Scene image comparisons:
Segment Open

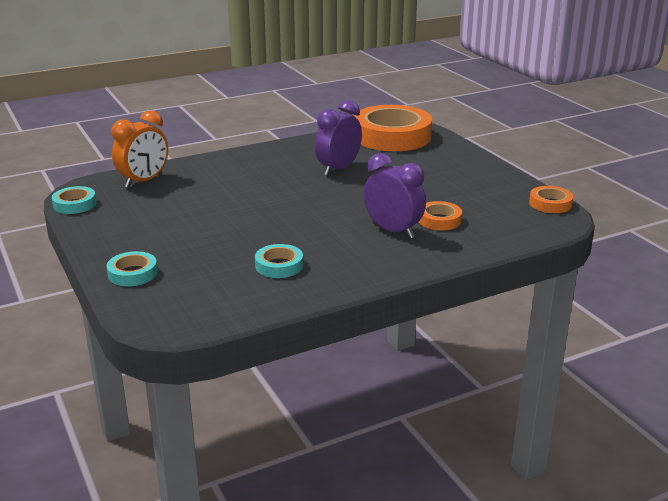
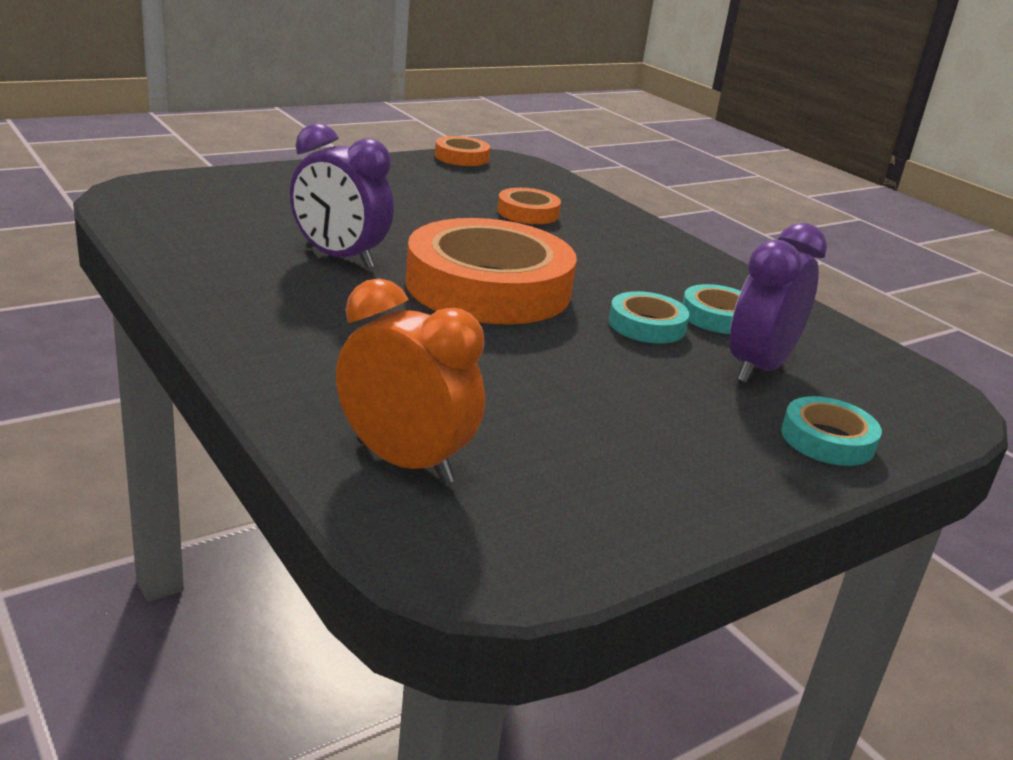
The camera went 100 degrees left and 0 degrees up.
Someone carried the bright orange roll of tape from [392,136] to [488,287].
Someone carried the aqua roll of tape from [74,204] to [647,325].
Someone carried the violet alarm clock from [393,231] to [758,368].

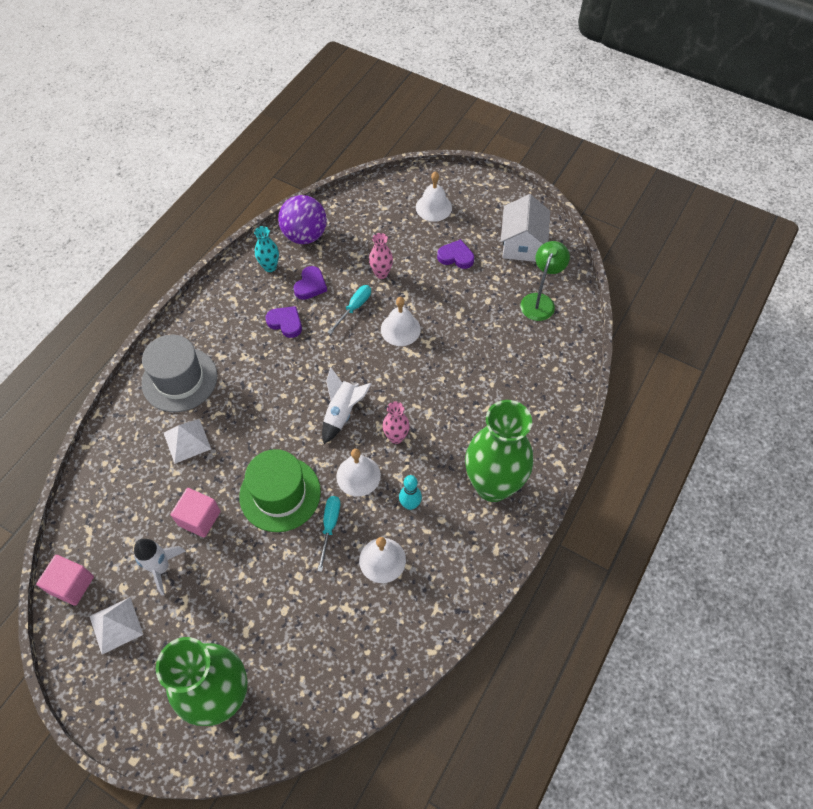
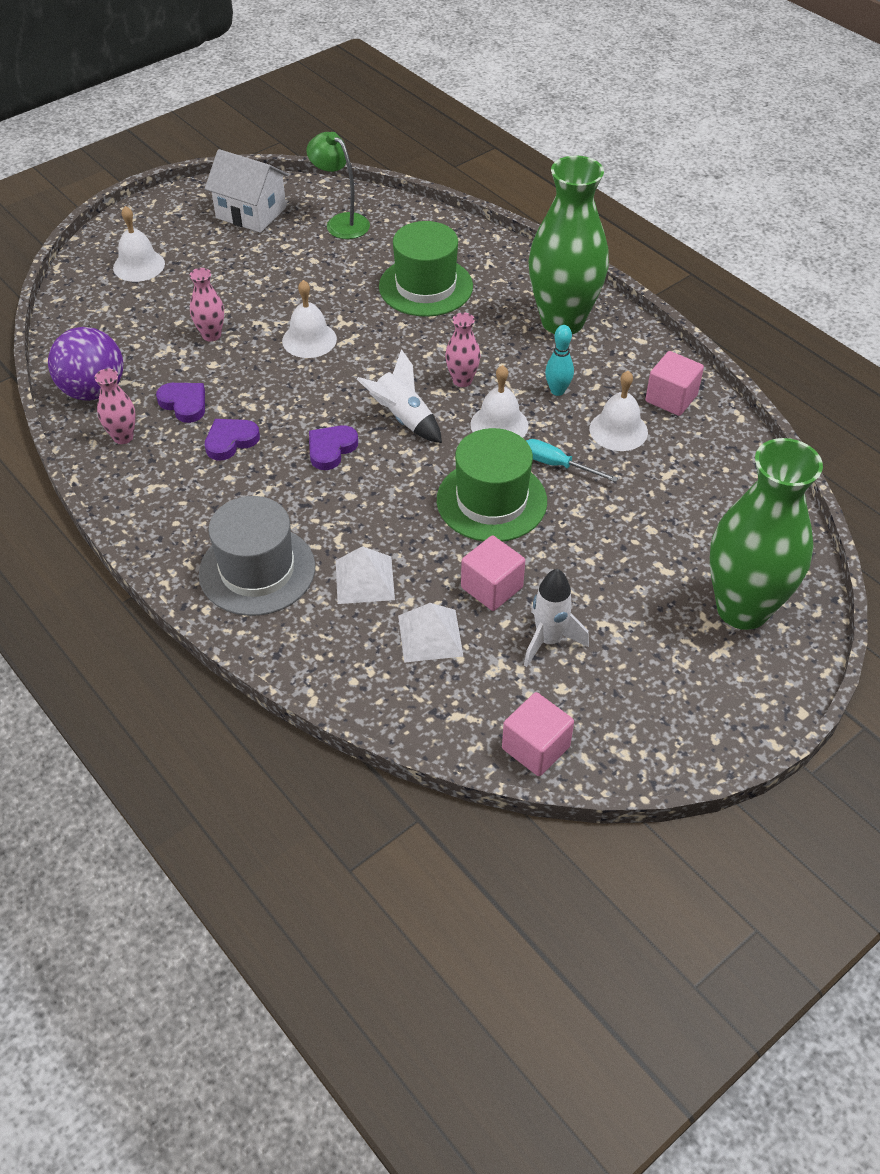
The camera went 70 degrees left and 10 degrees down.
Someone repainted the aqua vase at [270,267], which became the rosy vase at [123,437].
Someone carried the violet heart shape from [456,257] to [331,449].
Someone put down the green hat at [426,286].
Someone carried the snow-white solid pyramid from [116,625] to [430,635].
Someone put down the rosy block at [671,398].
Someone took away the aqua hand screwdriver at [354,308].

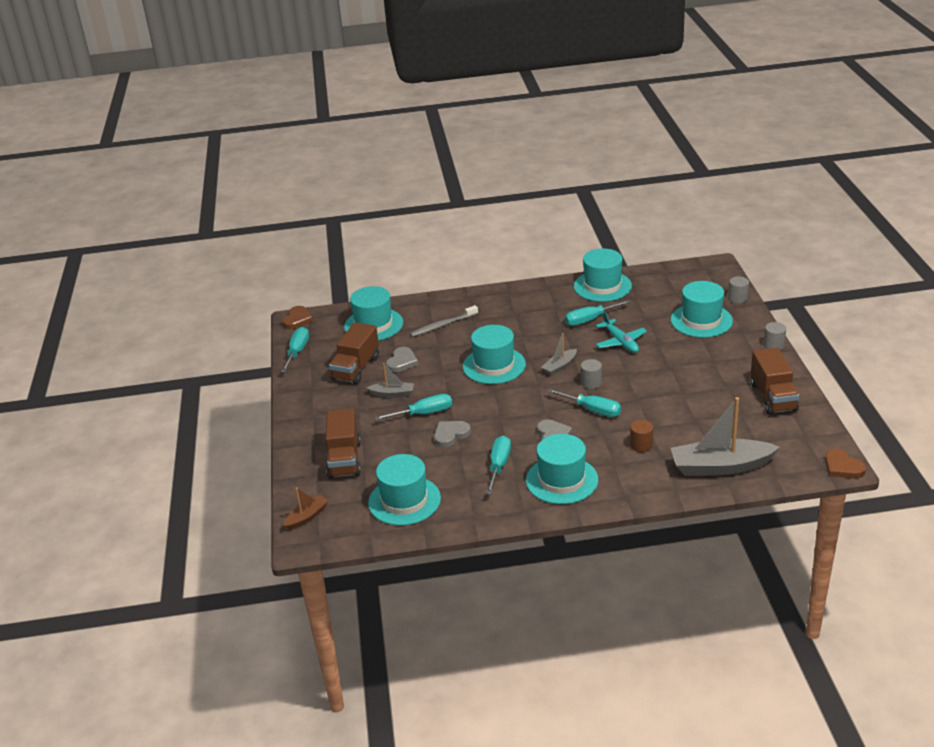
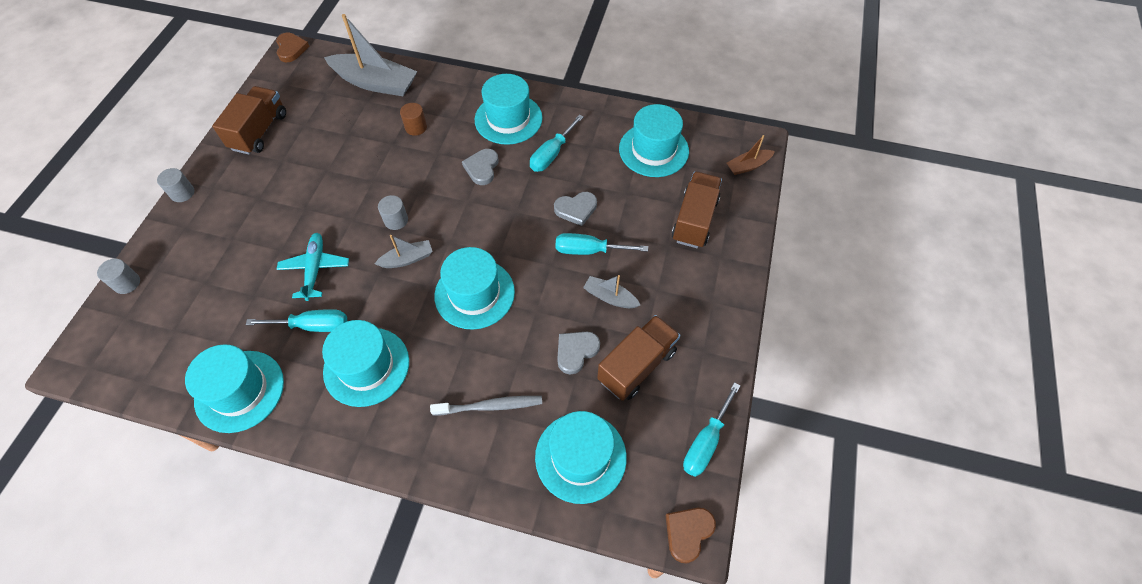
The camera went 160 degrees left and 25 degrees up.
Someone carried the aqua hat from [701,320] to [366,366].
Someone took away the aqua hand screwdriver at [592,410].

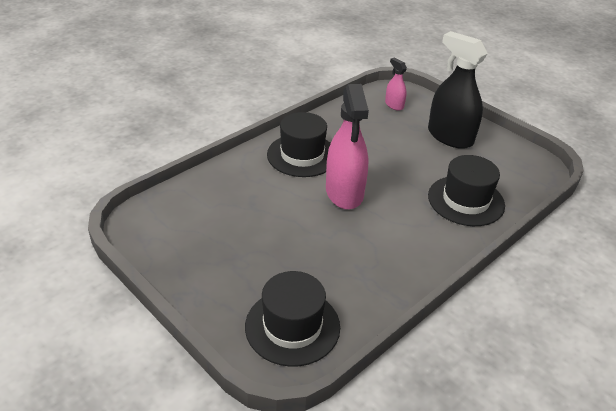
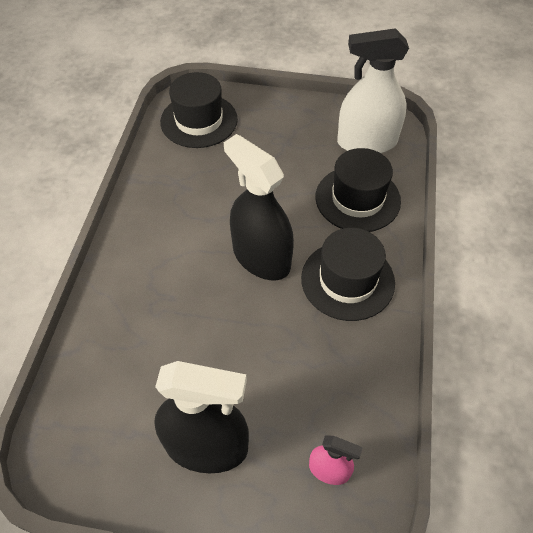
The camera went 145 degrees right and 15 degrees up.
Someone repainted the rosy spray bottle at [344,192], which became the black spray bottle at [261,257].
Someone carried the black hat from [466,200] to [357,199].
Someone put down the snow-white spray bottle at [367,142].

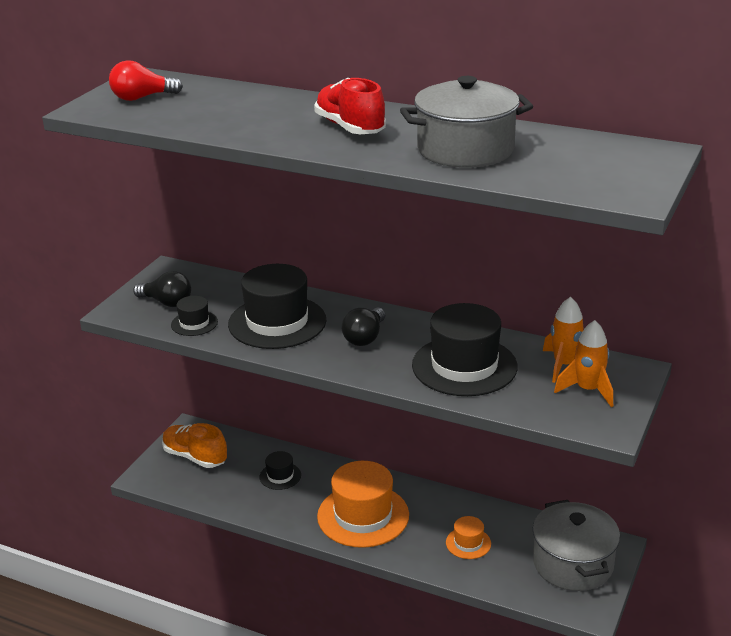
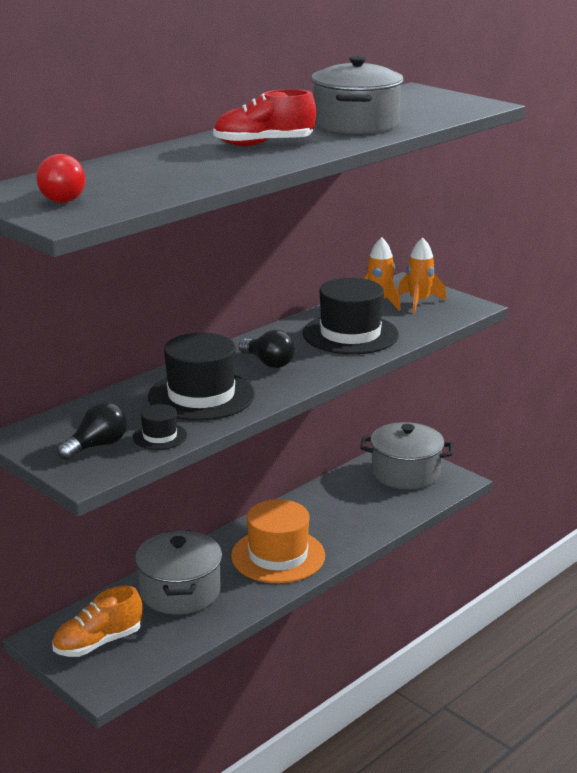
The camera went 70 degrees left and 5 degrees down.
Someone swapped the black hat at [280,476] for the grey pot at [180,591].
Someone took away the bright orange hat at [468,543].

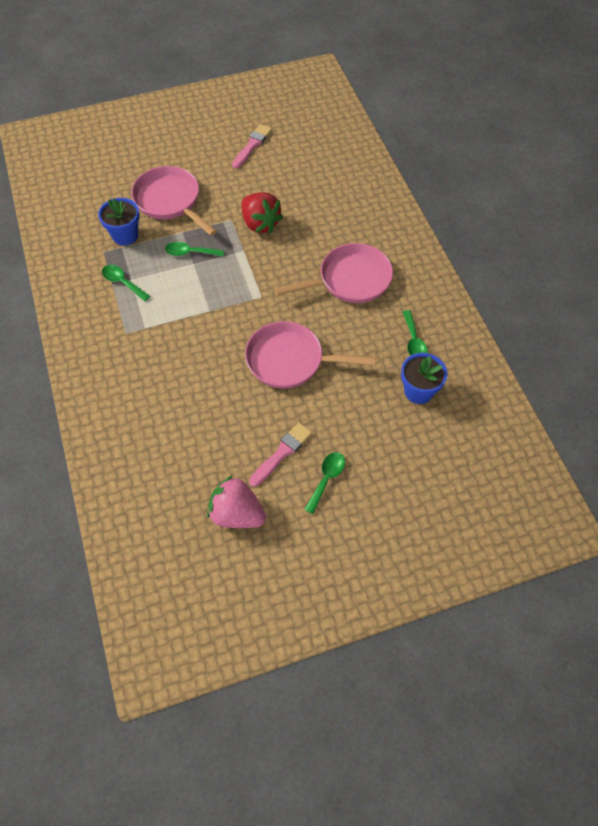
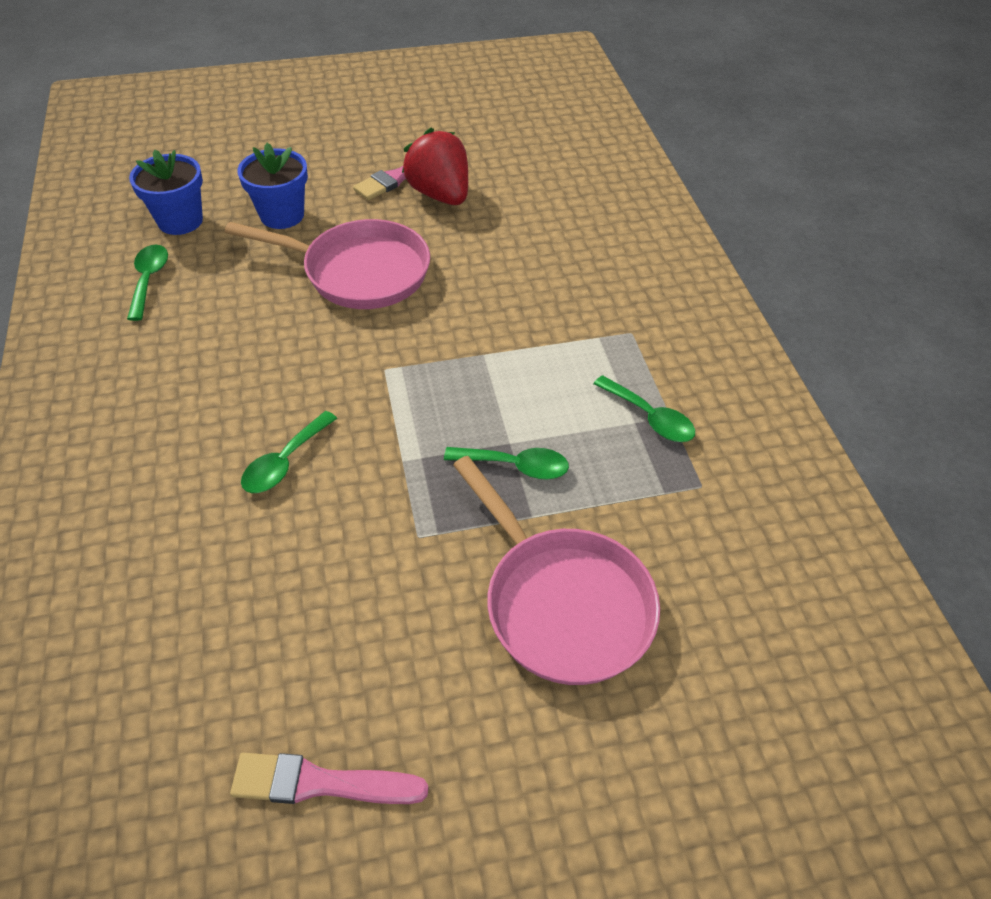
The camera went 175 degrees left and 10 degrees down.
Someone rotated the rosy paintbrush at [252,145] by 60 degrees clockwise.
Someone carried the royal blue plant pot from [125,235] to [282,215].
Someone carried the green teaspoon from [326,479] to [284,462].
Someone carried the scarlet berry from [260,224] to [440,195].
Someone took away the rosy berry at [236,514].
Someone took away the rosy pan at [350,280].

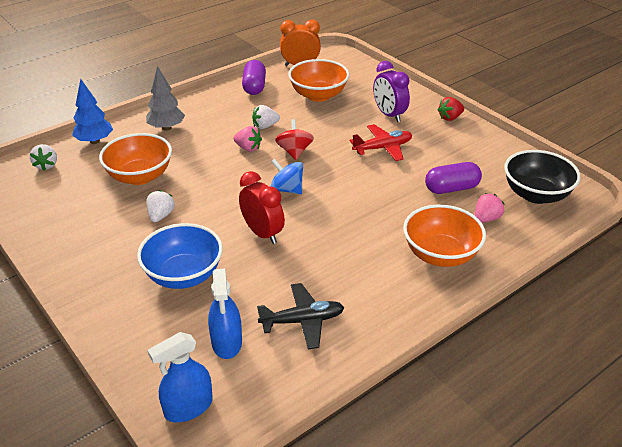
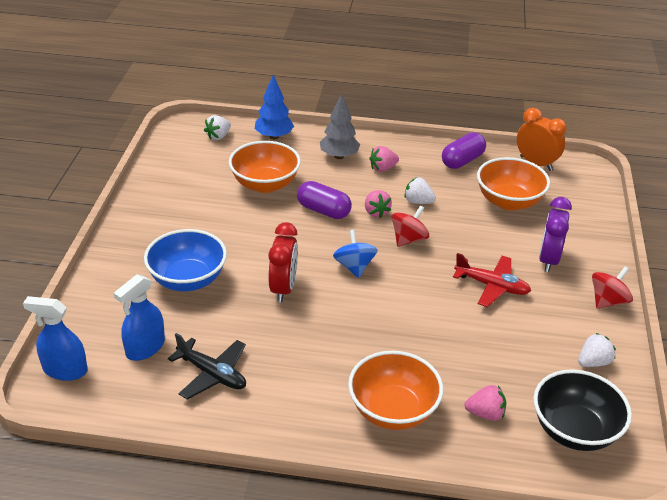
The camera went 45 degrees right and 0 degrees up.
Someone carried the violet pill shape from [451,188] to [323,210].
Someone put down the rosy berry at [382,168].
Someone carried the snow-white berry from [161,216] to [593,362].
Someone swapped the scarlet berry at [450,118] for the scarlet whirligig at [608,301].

Segment Closed

About this task: Of all the entries above, repeat only the lines from the line that has "Someone carried the bright" to the line that has "Someone carried the aqua roll", both lines included, exactly.

Task output:
Someone carried the bright orange roll of tape from [392,136] to [488,287].
Someone carried the aqua roll of tape from [74,204] to [647,325].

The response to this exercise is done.